What to produce:
Among the entries below, extract exactly the lines that run from the one with "KEYS1 pin K3: 11 -> MI" through the one with "SD1 pin SCK: A4 -> A3", both ends included.

[Data extracted from a collection]
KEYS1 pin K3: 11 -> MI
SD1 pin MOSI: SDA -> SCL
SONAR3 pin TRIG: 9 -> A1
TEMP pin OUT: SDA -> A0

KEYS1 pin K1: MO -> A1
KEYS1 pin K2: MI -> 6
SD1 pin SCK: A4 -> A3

--

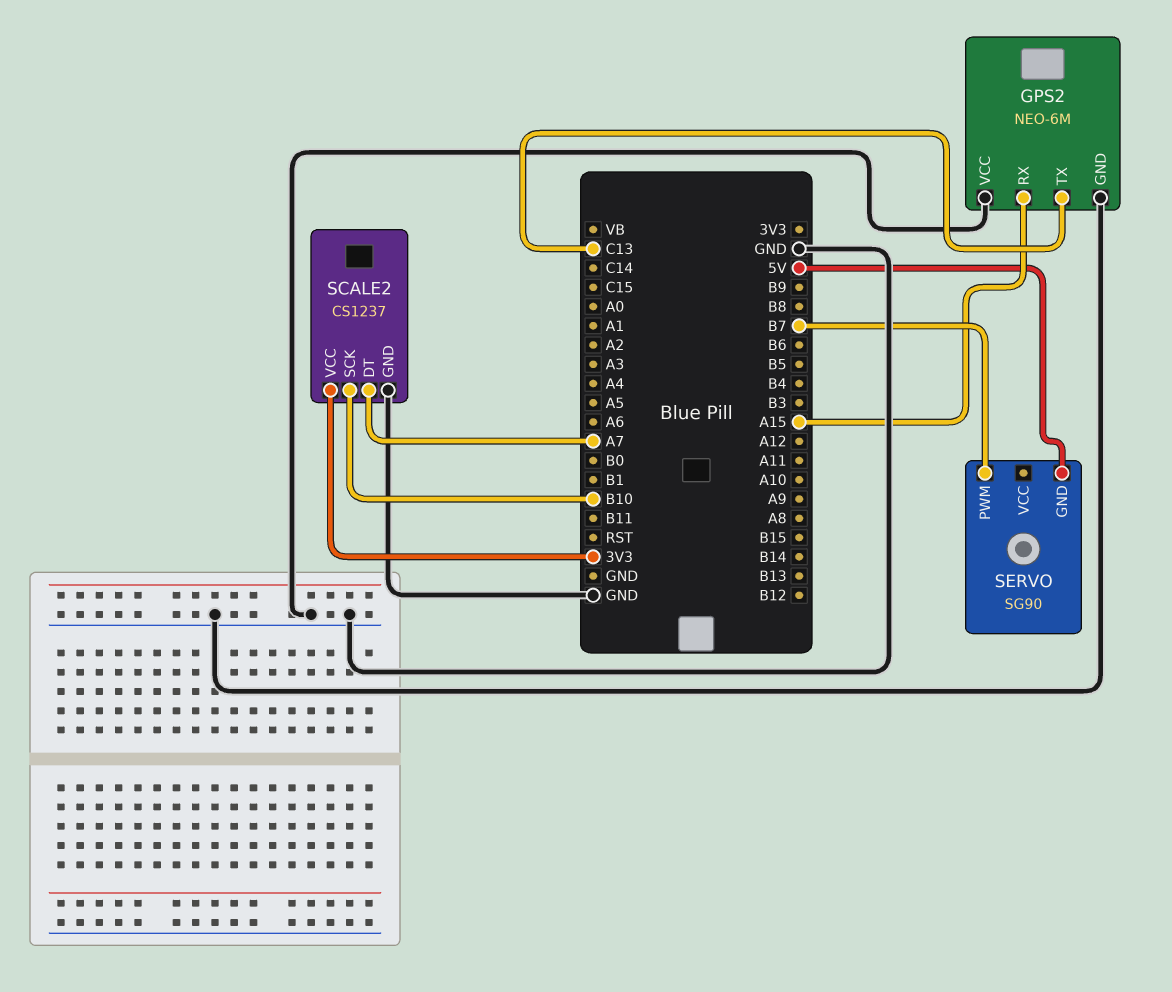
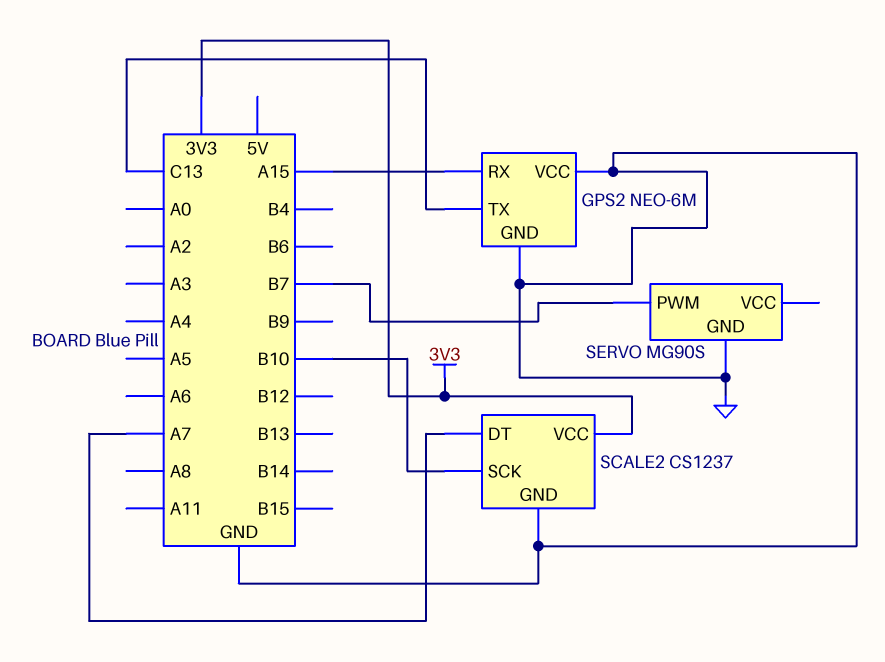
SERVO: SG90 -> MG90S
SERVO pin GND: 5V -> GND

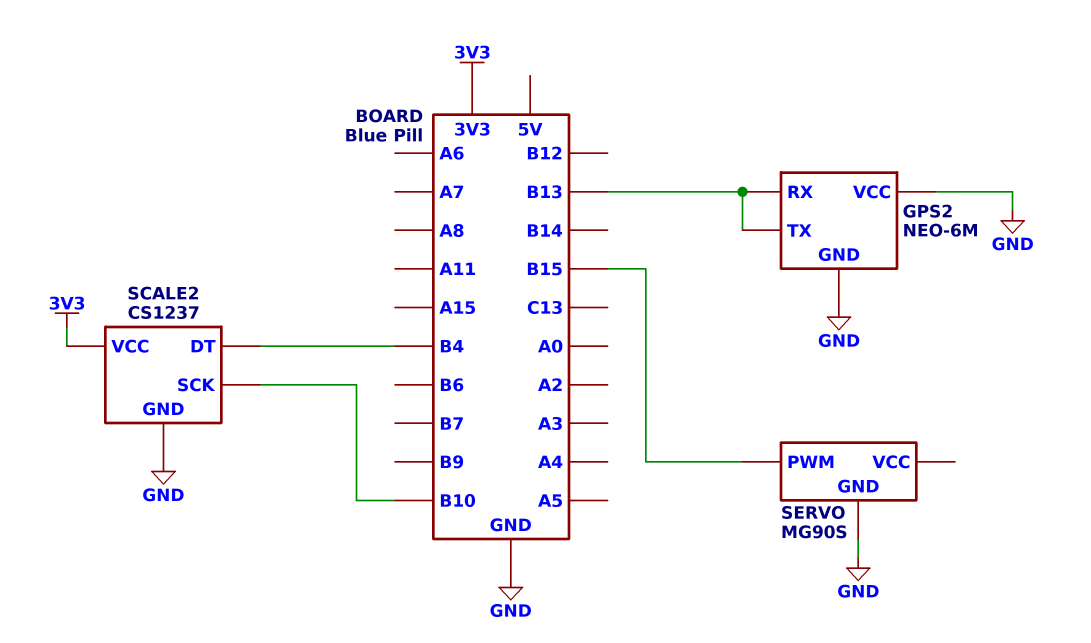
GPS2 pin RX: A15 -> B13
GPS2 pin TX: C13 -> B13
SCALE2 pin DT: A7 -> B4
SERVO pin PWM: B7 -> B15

Expected output:
KEYS1 pin K3: 11 -> MI
SD1 pin MOSI: SDA -> SCL
SONAR3 pin TRIG: 9 -> A1
TEMP pin OUT: SDA -> A0

KEYS1 pin K1: MO -> A1
KEYS1 pin K2: MI -> 6
SD1 pin SCK: A4 -> A3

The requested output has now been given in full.